*** The input

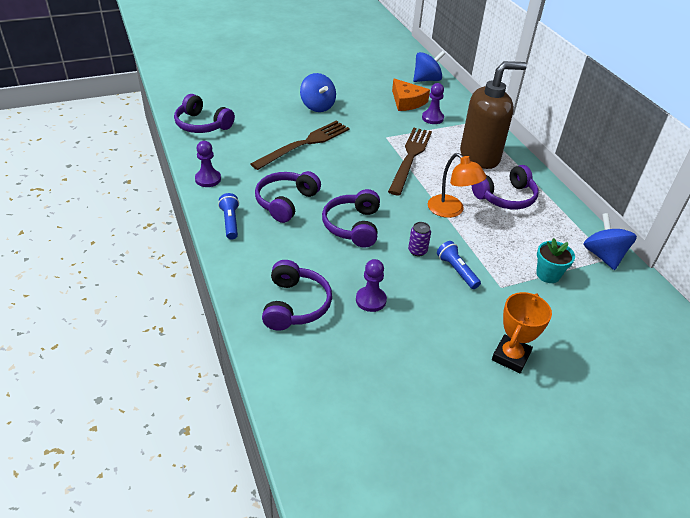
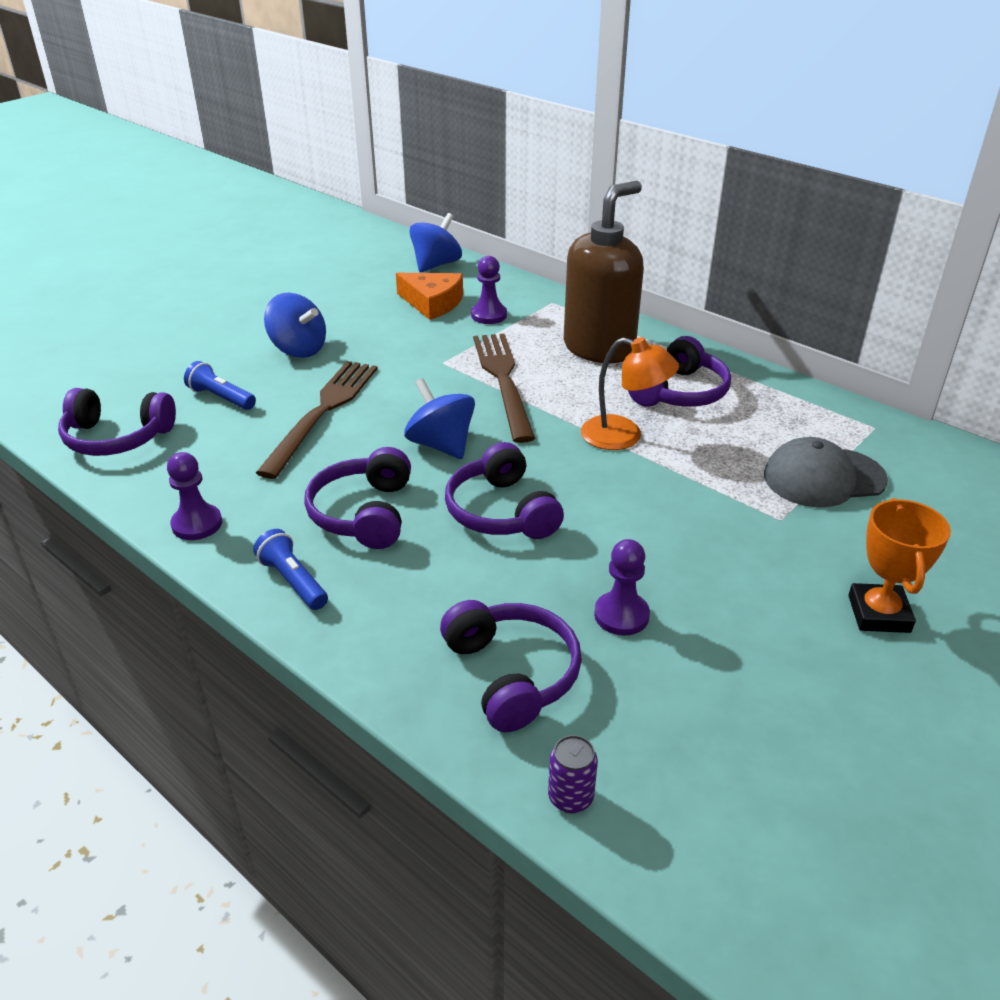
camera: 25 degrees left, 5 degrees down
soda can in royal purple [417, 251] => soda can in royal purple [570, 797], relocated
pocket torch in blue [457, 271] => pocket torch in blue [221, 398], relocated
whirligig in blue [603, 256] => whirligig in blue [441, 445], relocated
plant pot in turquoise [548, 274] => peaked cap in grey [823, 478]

******

(Exercise aim):
Give the listing again word for word. Skip every image.

(Written response):
camera: 25 degrees left, 5 degrees down
soda can in royal purple [417, 251] => soda can in royal purple [570, 797], relocated
pocket torch in blue [457, 271] => pocket torch in blue [221, 398], relocated
whirligig in blue [603, 256] => whirligig in blue [441, 445], relocated
plant pot in turquoise [548, 274] => peaked cap in grey [823, 478]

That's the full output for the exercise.